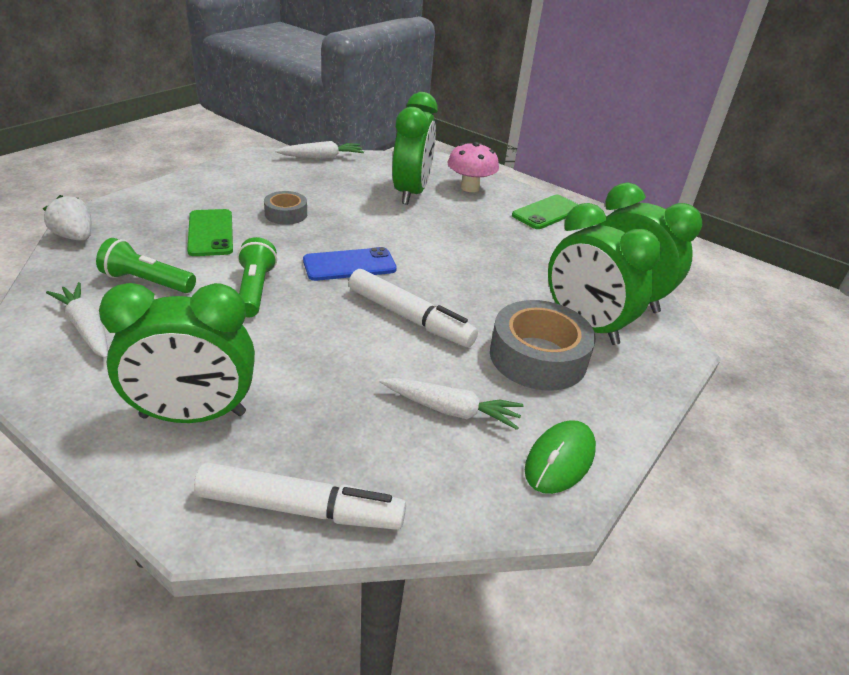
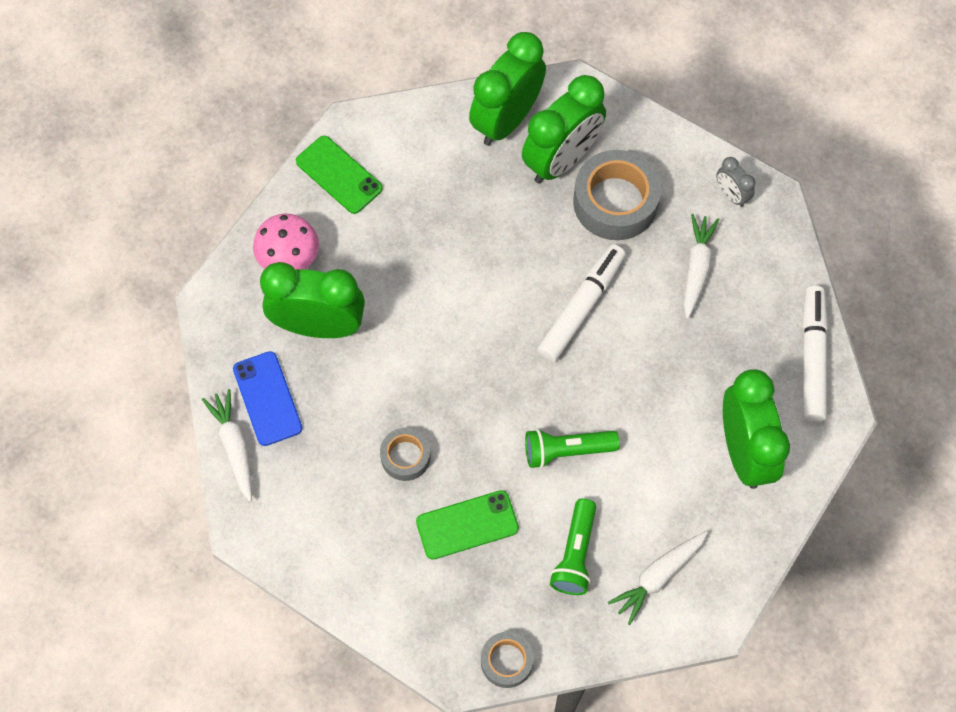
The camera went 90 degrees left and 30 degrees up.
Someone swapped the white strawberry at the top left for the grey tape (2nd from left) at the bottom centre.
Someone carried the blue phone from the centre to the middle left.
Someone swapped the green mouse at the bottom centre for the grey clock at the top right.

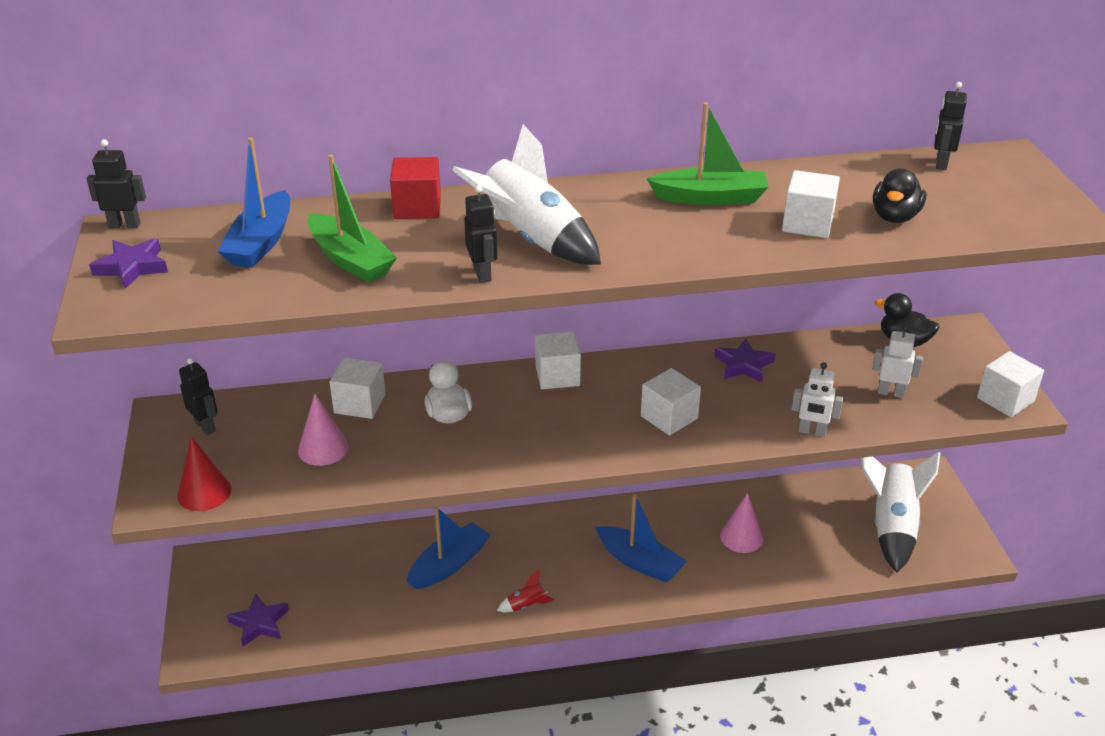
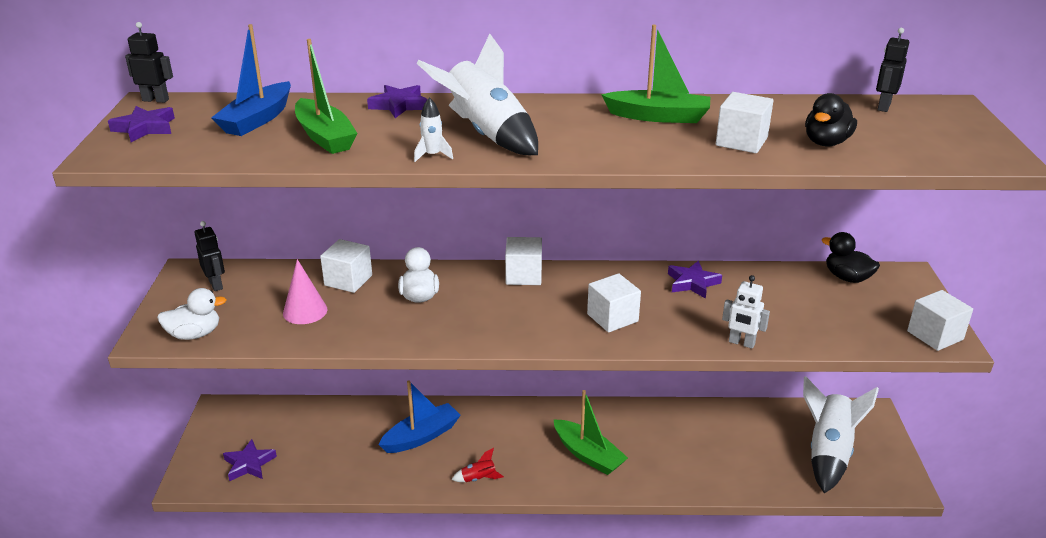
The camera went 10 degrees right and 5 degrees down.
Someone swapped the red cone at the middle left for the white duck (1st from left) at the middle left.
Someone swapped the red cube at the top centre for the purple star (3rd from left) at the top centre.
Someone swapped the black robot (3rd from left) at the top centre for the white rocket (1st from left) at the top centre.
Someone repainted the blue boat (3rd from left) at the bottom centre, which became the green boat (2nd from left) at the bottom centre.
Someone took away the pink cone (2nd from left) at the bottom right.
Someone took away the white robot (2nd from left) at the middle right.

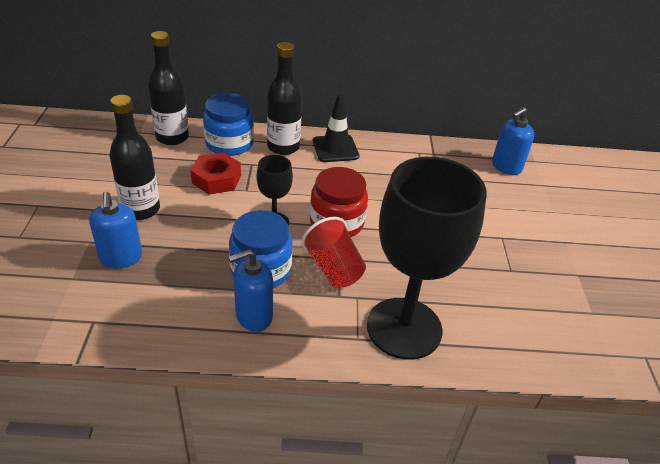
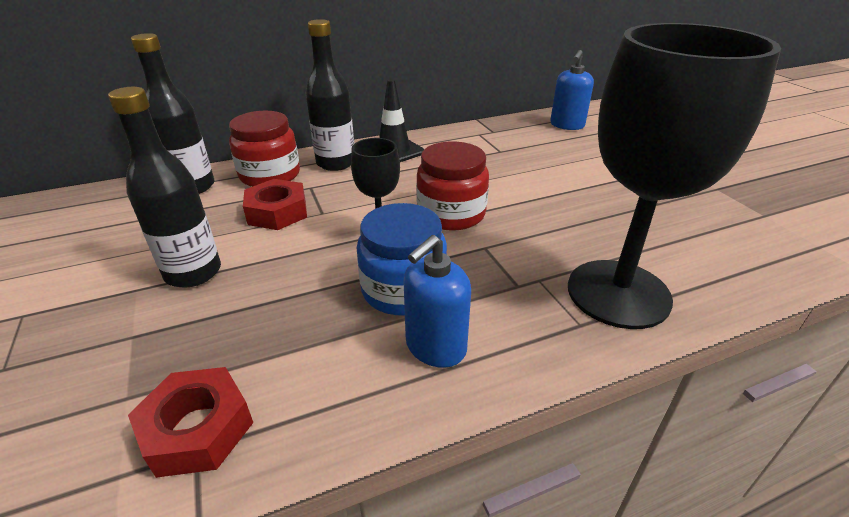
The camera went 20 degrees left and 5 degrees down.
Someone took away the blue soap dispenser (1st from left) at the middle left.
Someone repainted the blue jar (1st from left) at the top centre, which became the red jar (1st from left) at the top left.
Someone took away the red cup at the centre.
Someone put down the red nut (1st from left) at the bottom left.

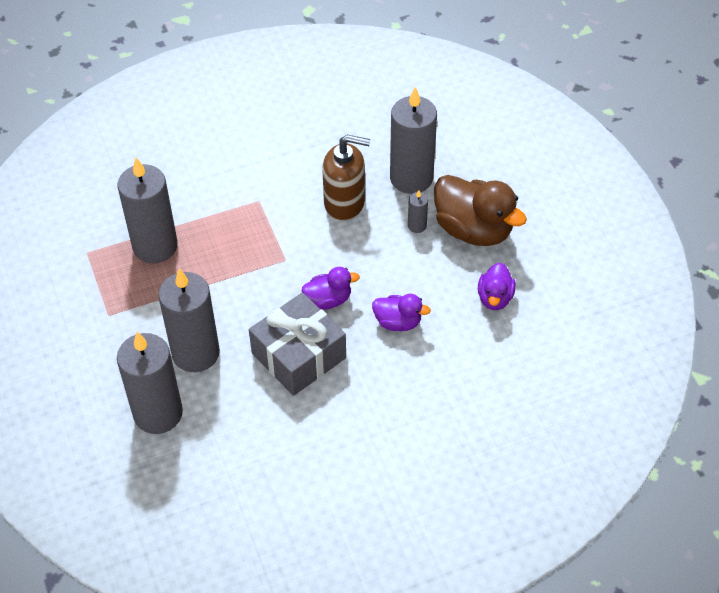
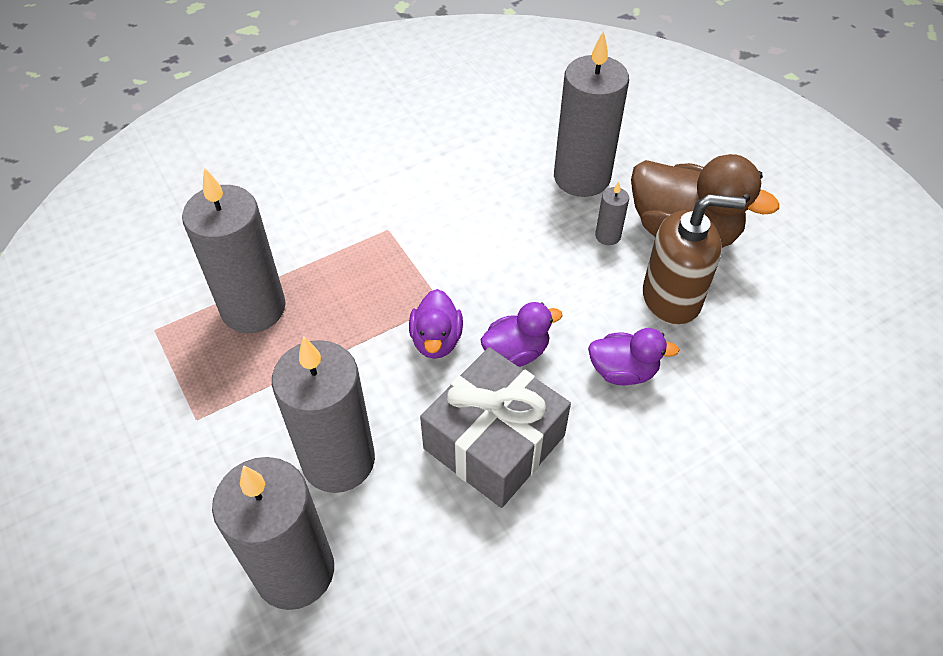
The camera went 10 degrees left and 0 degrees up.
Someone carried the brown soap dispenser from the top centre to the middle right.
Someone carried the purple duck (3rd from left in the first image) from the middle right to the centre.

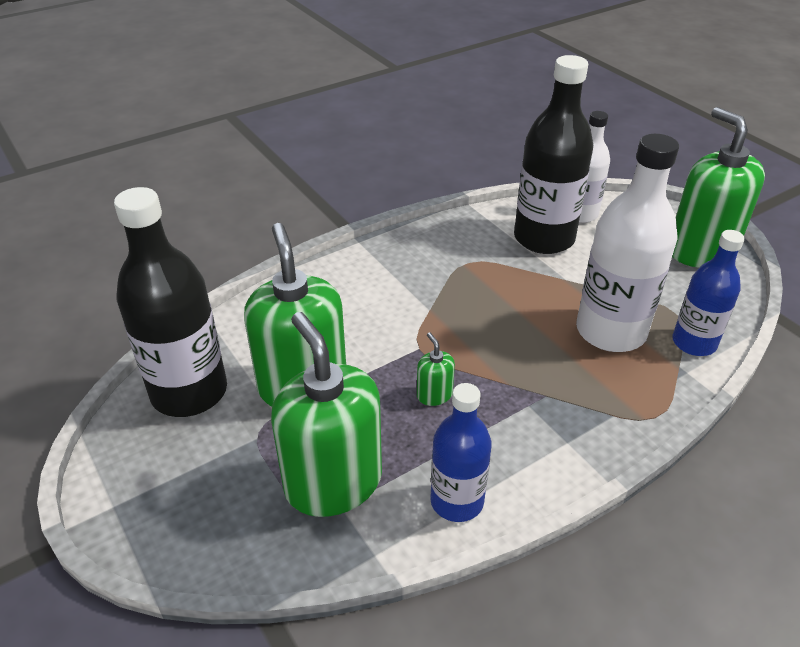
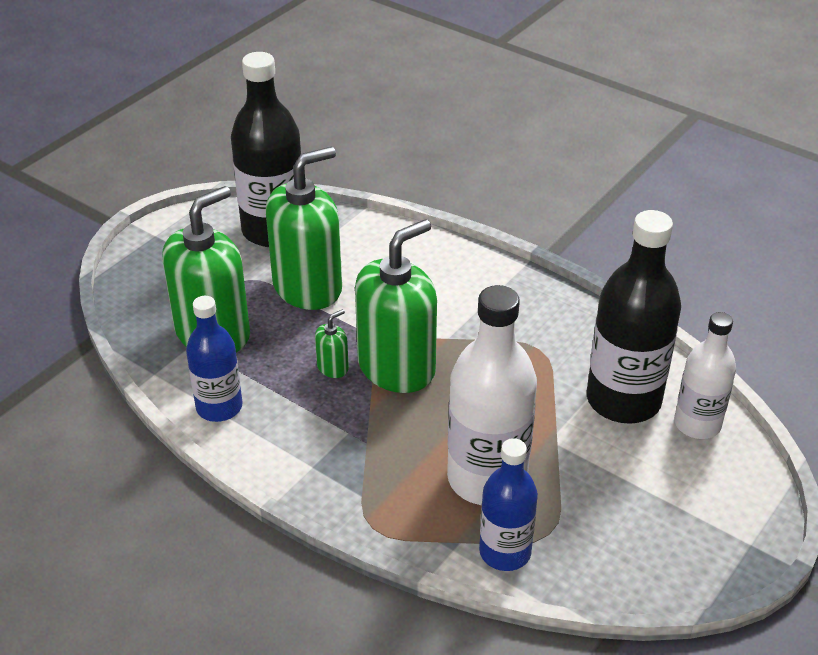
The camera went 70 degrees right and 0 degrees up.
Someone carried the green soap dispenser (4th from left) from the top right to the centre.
+ + + + +
- _DESCRIPTION OF THE TASK_
The answer must be the lines from the first one in the records through the line containing "Someone carried the blue", copied exactly, with no pictures.

- _COMPLETED TASK_
The camera went 90 degrees left and 30 degrees up.
Someone swapped the white strawberry at the top left for the grey tape (2nd from left) at the bottom centre.
Someone carried the blue phone from the centre to the middle left.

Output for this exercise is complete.